### Your goal:
When you transcribe the listing, keep each line exact and drop the pictures.

### Data under study:
BEGIN

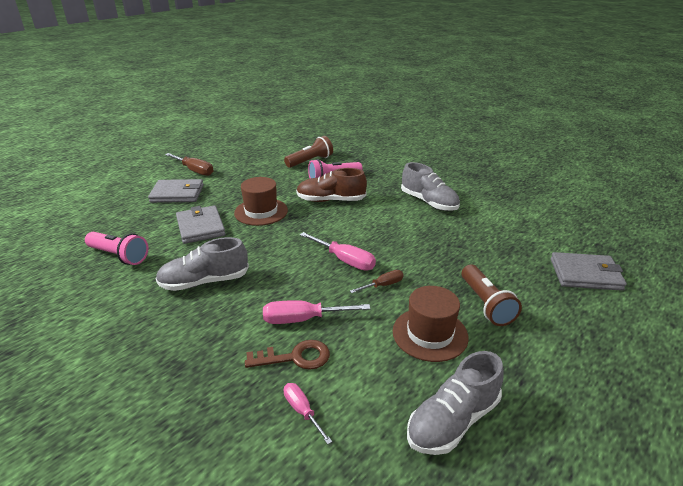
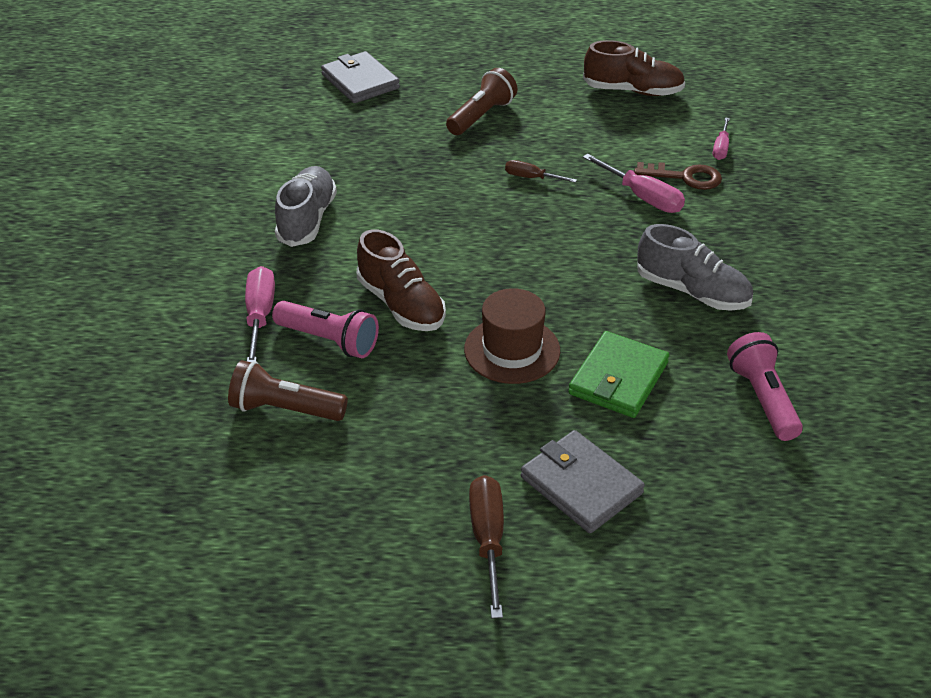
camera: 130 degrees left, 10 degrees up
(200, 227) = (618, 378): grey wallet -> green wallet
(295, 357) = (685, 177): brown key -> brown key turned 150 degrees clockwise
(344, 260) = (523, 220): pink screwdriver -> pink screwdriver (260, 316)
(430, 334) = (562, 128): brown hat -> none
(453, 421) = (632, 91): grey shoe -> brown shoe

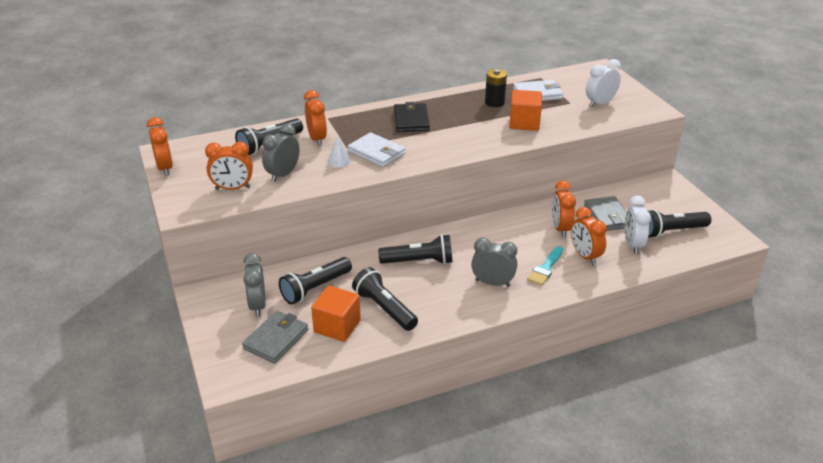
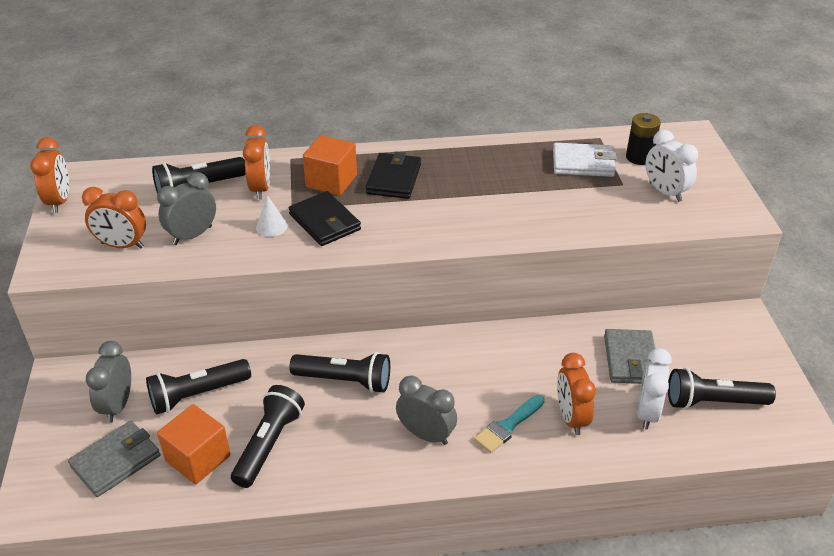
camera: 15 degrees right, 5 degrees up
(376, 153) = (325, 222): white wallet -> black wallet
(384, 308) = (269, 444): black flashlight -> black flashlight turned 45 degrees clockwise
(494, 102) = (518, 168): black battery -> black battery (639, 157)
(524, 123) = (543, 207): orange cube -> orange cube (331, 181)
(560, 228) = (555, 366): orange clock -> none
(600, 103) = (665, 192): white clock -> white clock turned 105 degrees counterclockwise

END

### Written answer:
camera: 130 degrees left, 10 degrees up
(200, 227) = (618, 378): grey wallet -> green wallet
(295, 357) = (685, 177): brown key -> brown key turned 150 degrees clockwise
(344, 260) = (523, 220): pink screwdriver -> pink screwdriver (260, 316)
(430, 334) = (562, 128): brown hat -> none
(453, 421) = (632, 91): grey shoe -> brown shoe

camera: 15 degrees right, 5 degrees up
(376, 153) = (325, 222): white wallet -> black wallet
(384, 308) = (269, 444): black flashlight -> black flashlight turned 45 degrees clockwise
(494, 102) = (518, 168): black battery -> black battery (639, 157)
(524, 123) = (543, 207): orange cube -> orange cube (331, 181)
(560, 228) = (555, 366): orange clock -> none
(600, 103) = (665, 192): white clock -> white clock turned 105 degrees counterclockwise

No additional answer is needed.